┏━━
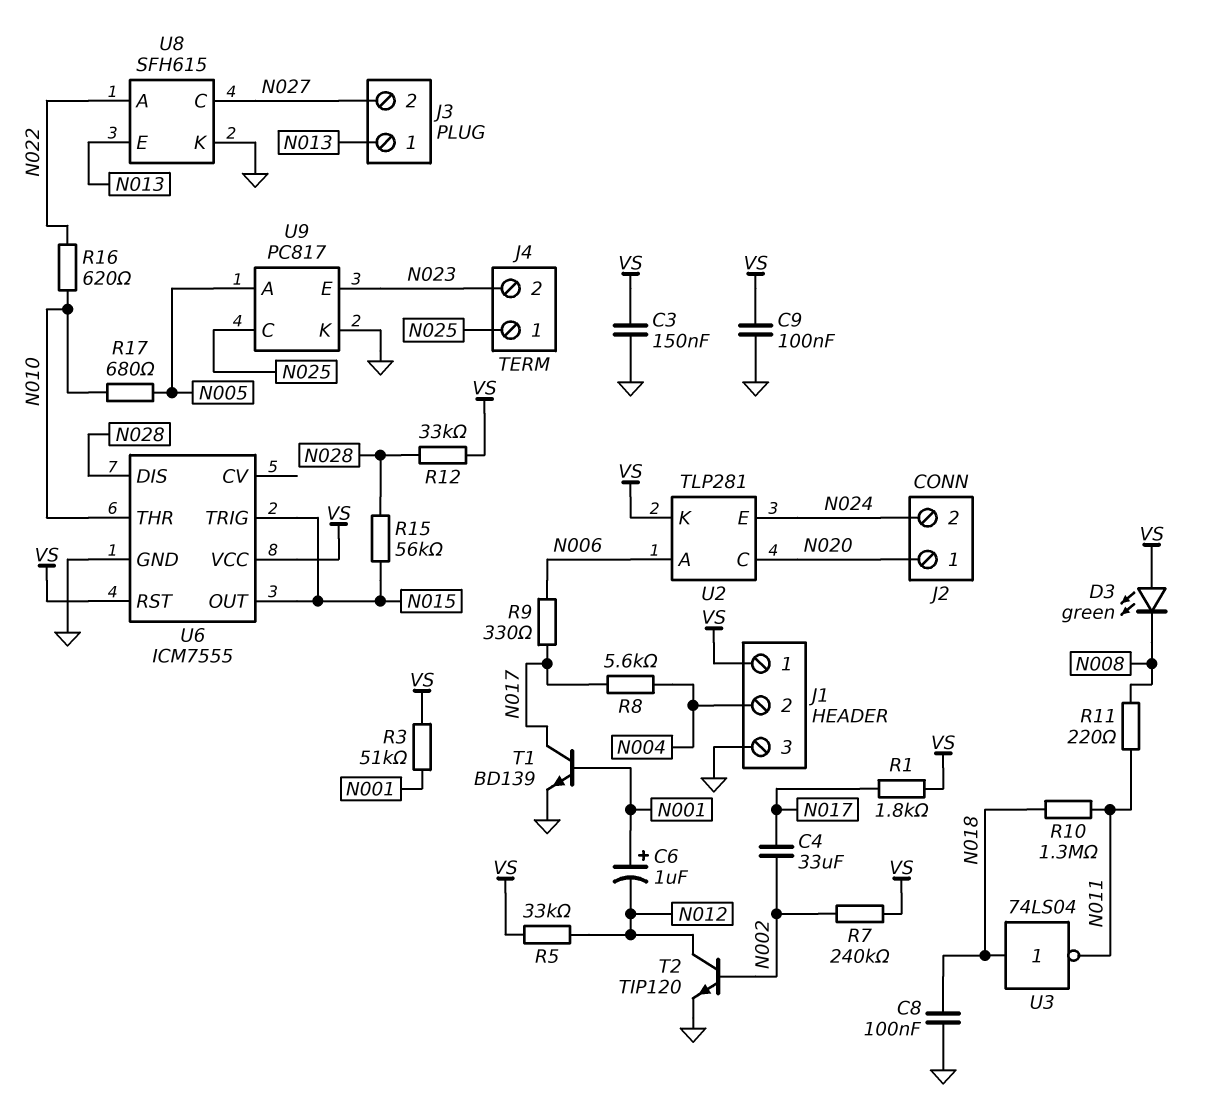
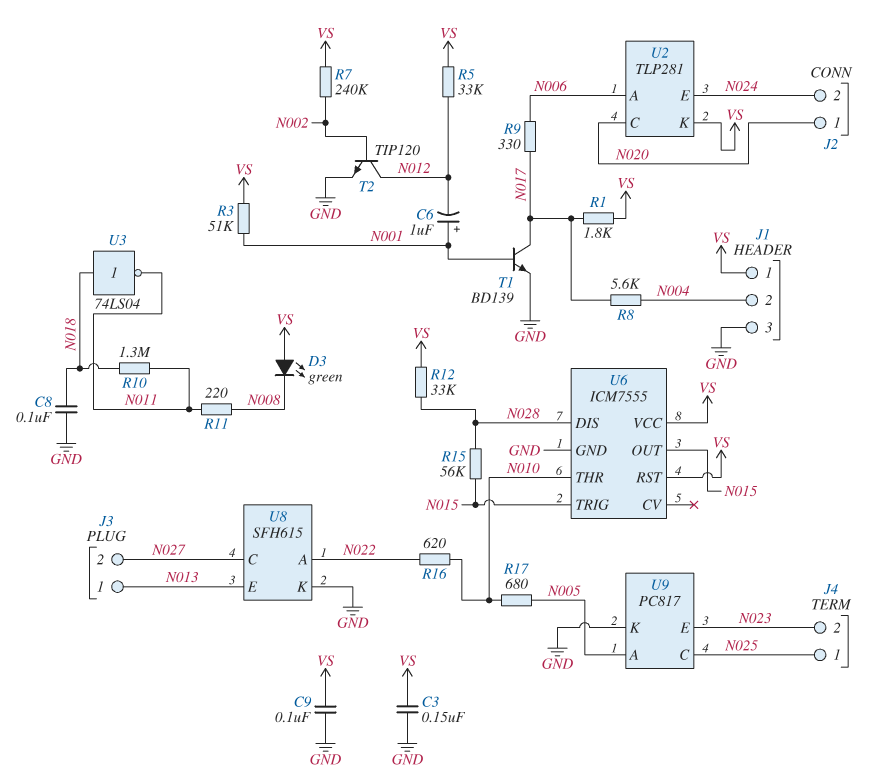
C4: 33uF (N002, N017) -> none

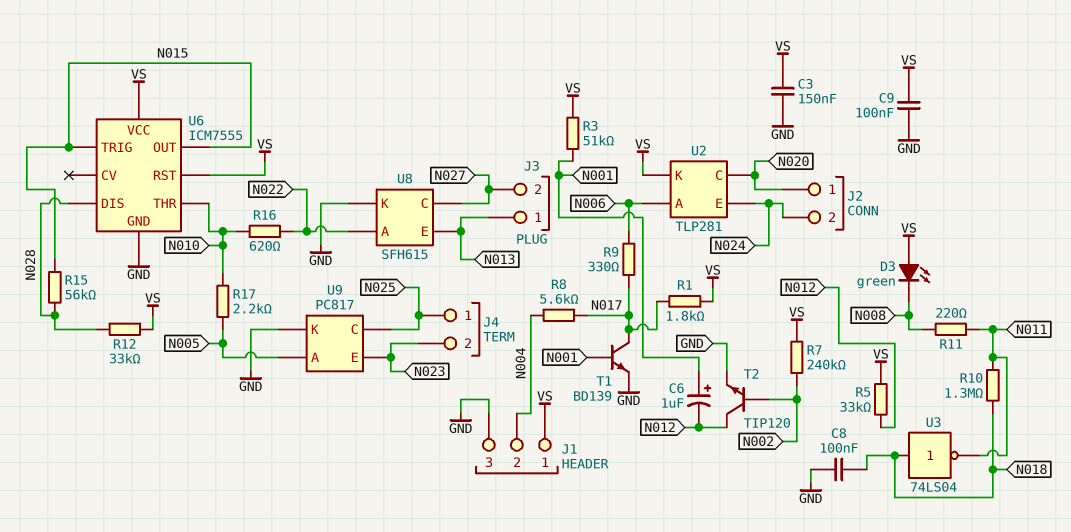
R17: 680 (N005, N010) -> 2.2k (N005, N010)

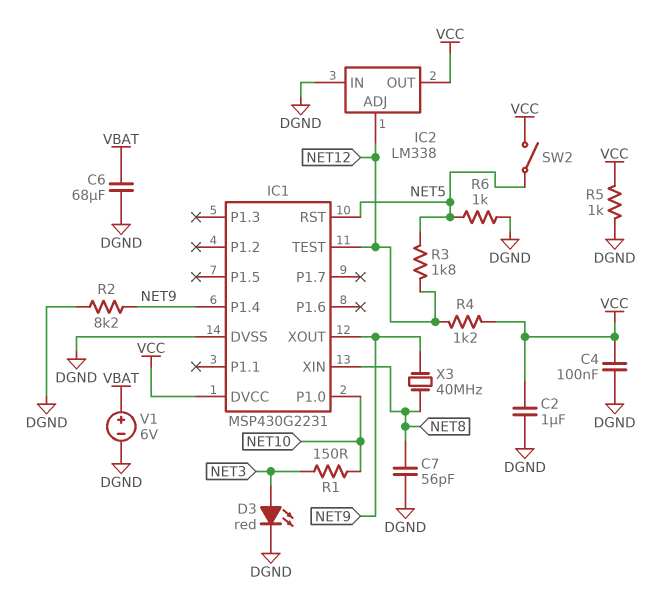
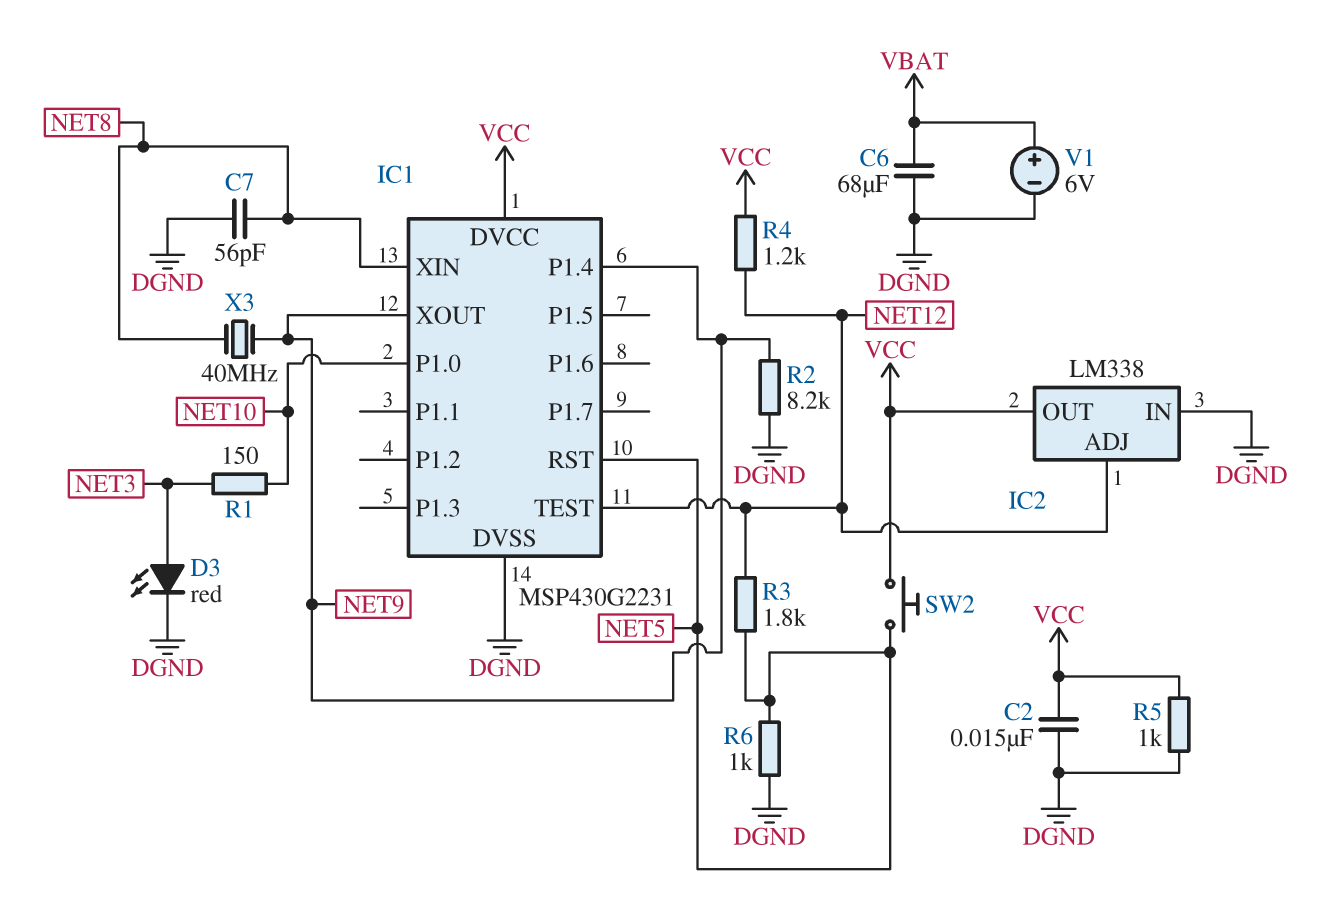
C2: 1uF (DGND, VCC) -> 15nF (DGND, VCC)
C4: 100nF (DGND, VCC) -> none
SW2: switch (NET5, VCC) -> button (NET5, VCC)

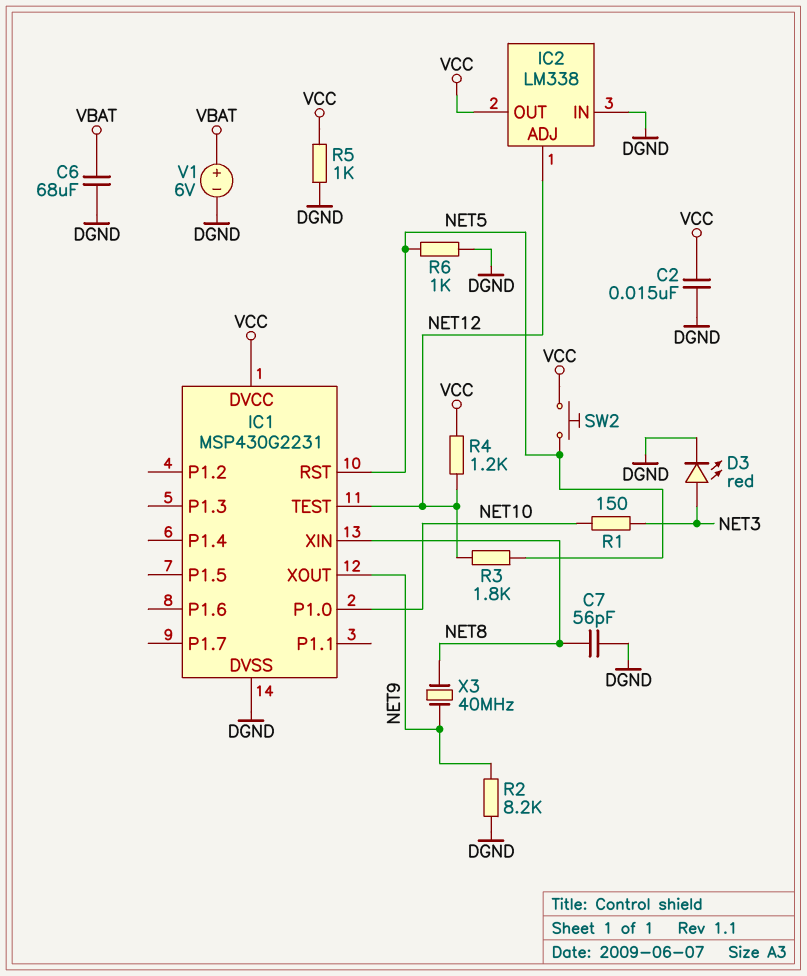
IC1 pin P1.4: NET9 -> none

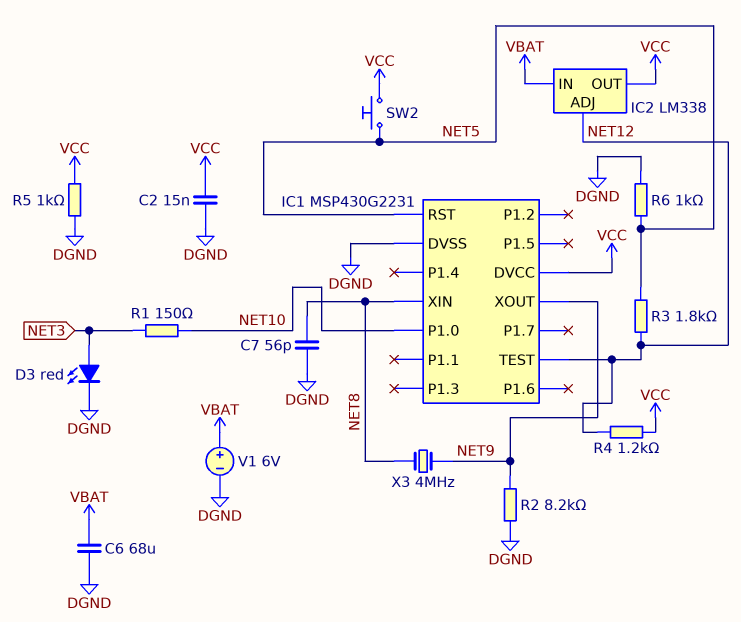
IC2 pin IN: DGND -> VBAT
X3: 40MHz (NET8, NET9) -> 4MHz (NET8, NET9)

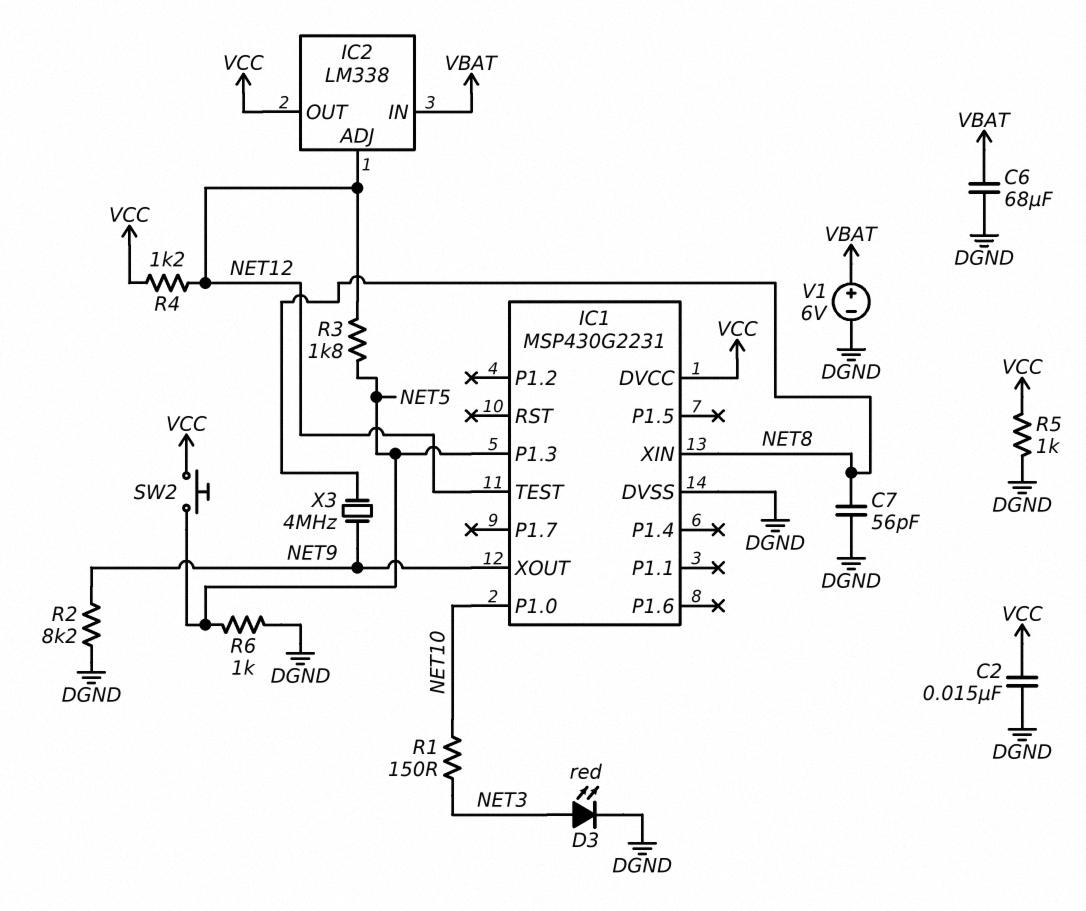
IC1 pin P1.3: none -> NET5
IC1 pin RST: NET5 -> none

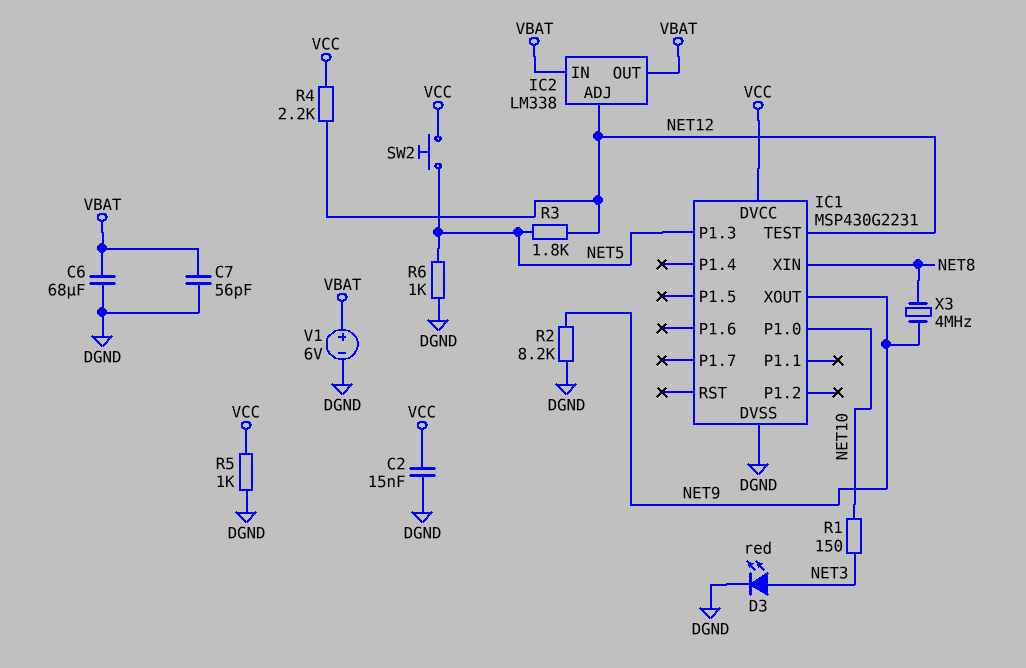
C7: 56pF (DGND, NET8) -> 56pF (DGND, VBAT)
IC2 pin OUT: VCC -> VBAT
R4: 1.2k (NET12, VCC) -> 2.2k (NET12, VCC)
┗━━
*Exercise instructions*
Transcribe the data completely. No pictures should appear in the transcription.

*Task output*
C4: 33uF (N002, N017) -> none

R17: 680 (N005, N010) -> 2.2k (N005, N010)

C2: 1uF (DGND, VCC) -> 15nF (DGND, VCC)
C4: 100nF (DGND, VCC) -> none
SW2: switch (NET5, VCC) -> button (NET5, VCC)

IC1 pin P1.4: NET9 -> none

IC2 pin IN: DGND -> VBAT
X3: 40MHz (NET8, NET9) -> 4MHz (NET8, NET9)

IC1 pin P1.3: none -> NET5
IC1 pin RST: NET5 -> none

C7: 56pF (DGND, NET8) -> 56pF (DGND, VBAT)
IC2 pin OUT: VCC -> VBAT
R4: 1.2k (NET12, VCC) -> 2.2k (NET12, VCC)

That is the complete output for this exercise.